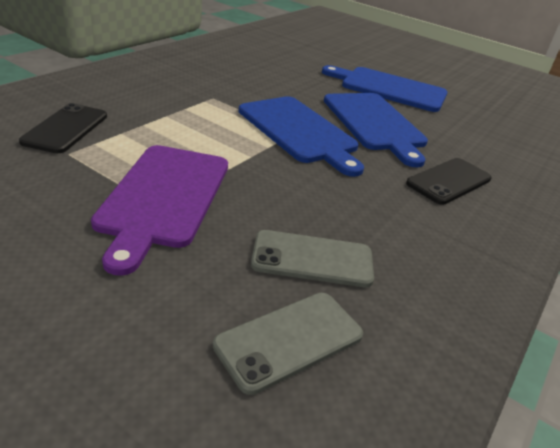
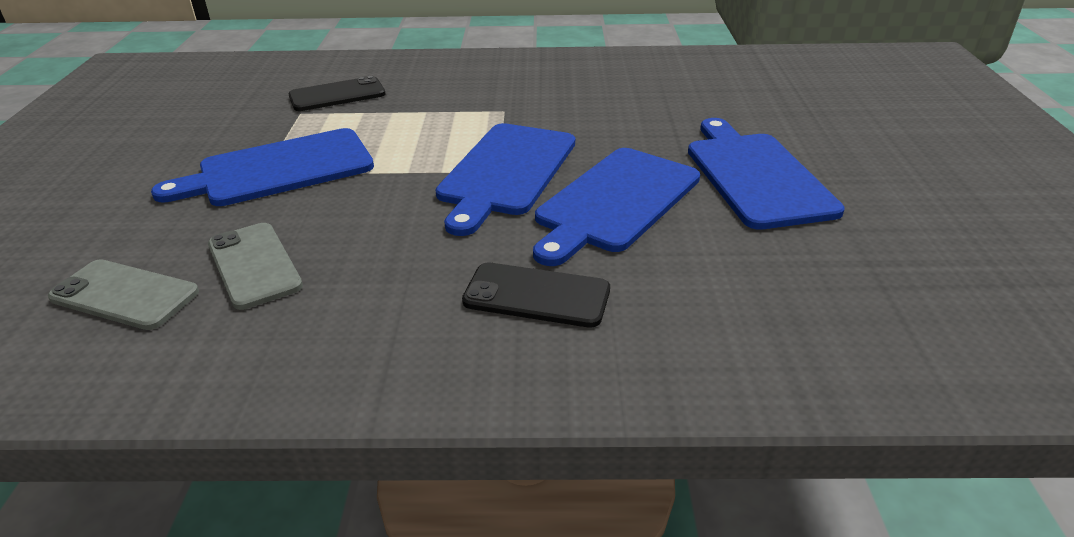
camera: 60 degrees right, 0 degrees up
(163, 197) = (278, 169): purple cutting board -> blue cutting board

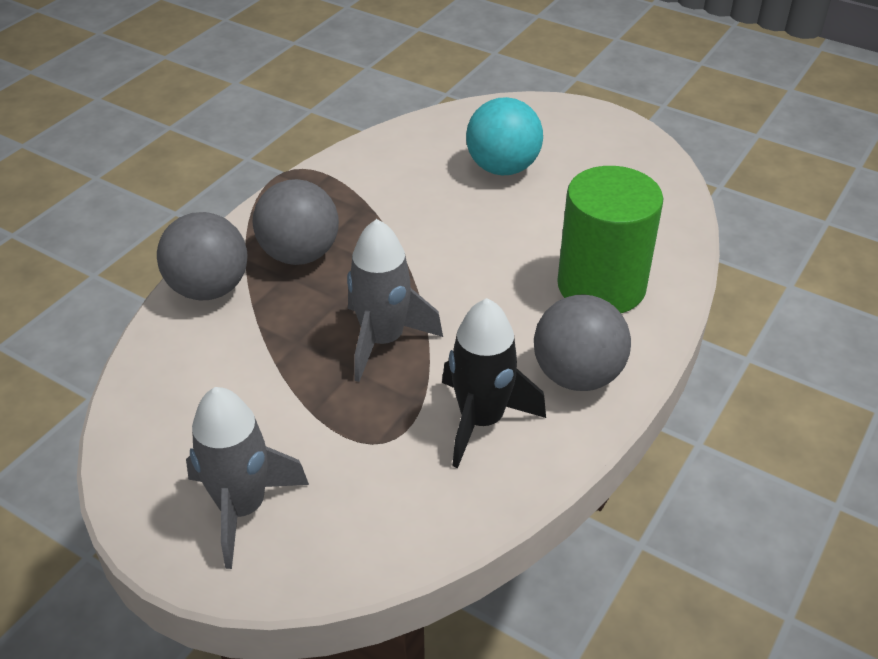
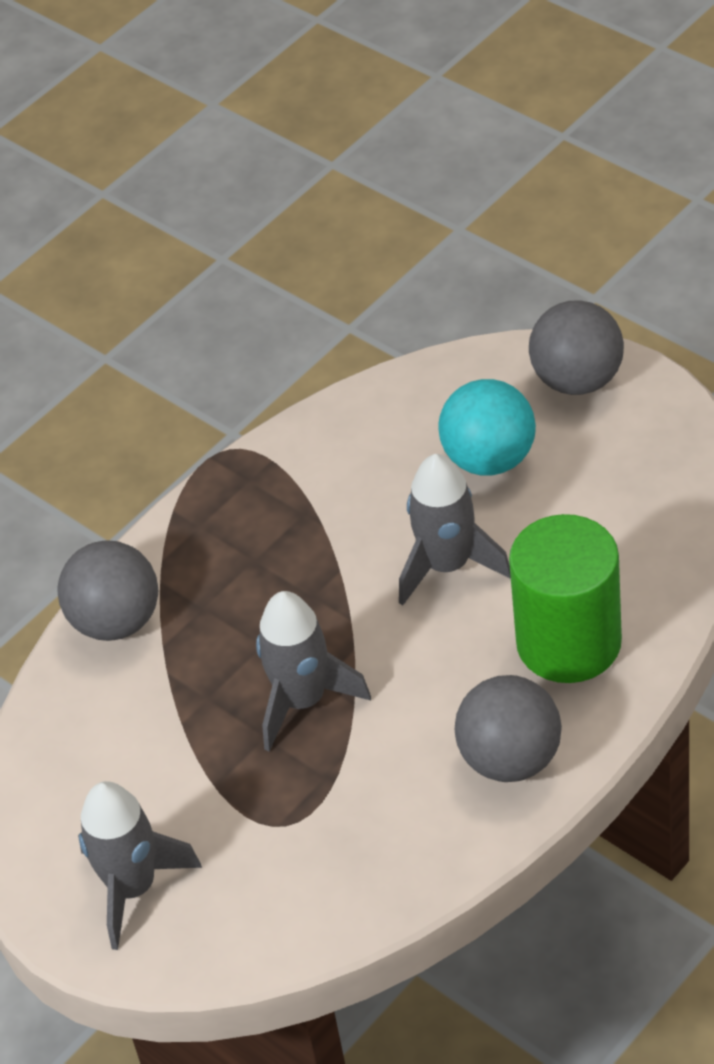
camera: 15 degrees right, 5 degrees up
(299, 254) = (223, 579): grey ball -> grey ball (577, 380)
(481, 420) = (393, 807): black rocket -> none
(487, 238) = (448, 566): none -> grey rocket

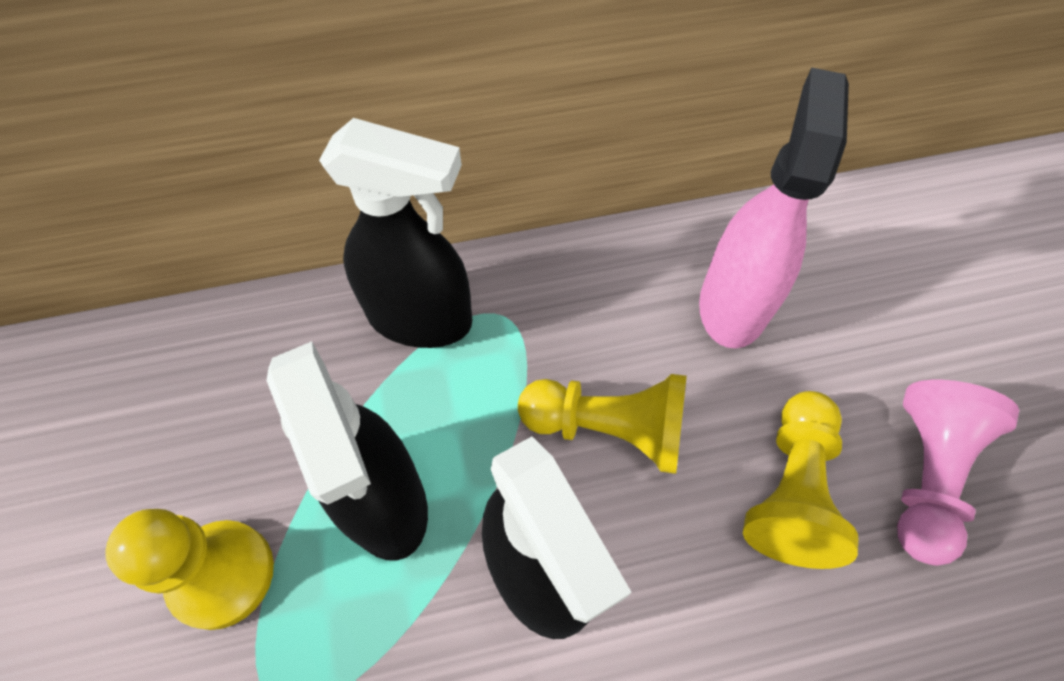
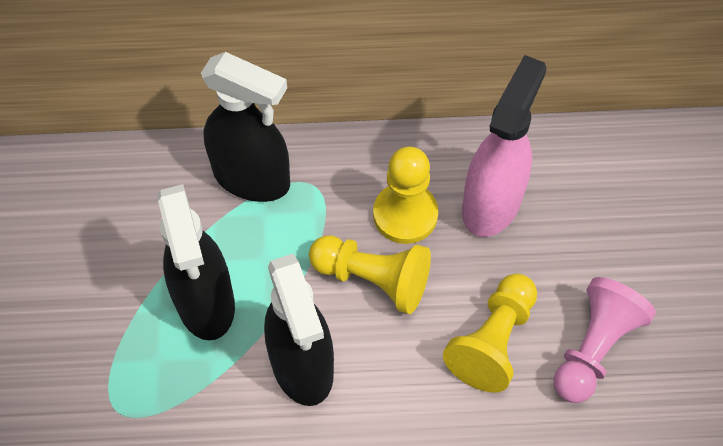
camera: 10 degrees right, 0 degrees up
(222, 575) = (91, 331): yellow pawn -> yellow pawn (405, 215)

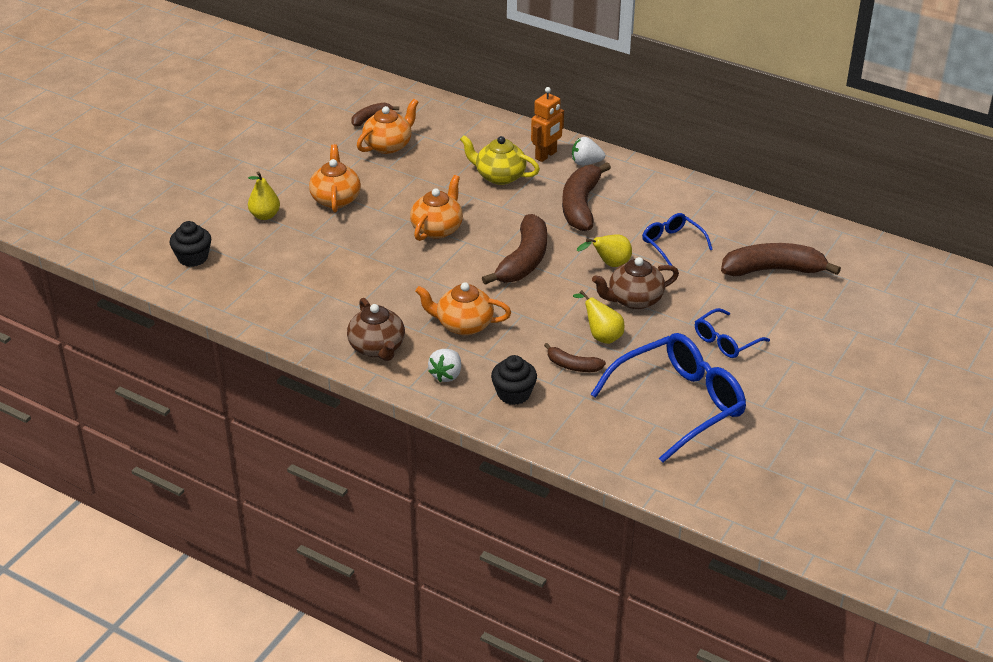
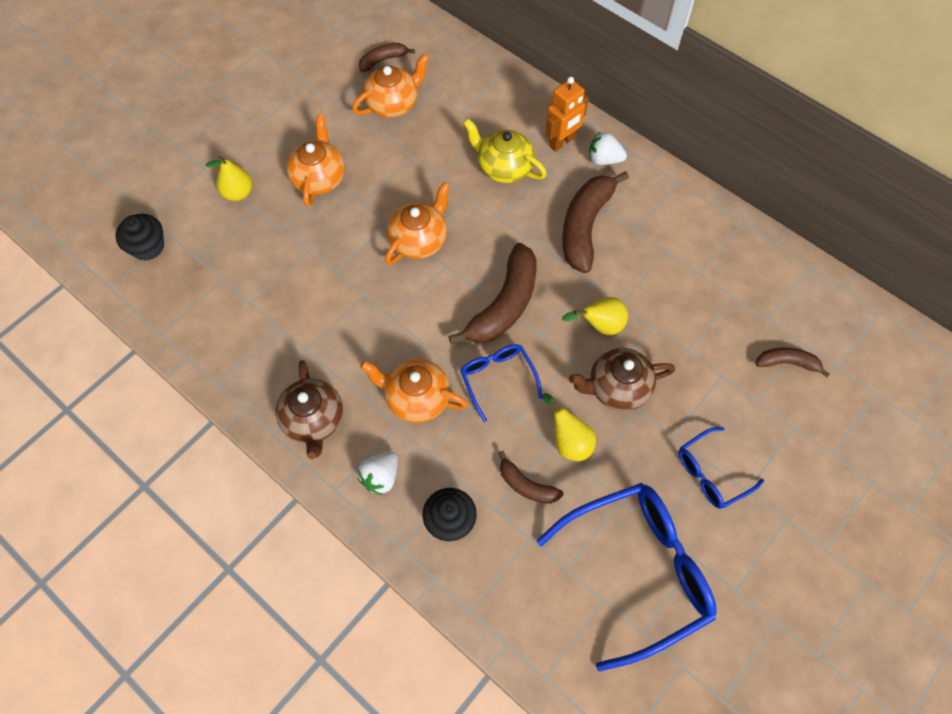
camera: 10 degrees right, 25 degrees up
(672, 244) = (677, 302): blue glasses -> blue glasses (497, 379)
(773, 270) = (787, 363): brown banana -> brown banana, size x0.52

#### [INSTRUCTIONS TO FOLLOW]
Output the line containing "camera: 10 degrees right, 25 degrees up" and all lines after it to the end of the records, exactly as given.

#### [ANSWER TO THIS EXERCISE]
camera: 10 degrees right, 25 degrees up
(672, 244) = (677, 302): blue glasses -> blue glasses (497, 379)
(773, 270) = (787, 363): brown banana -> brown banana, size x0.52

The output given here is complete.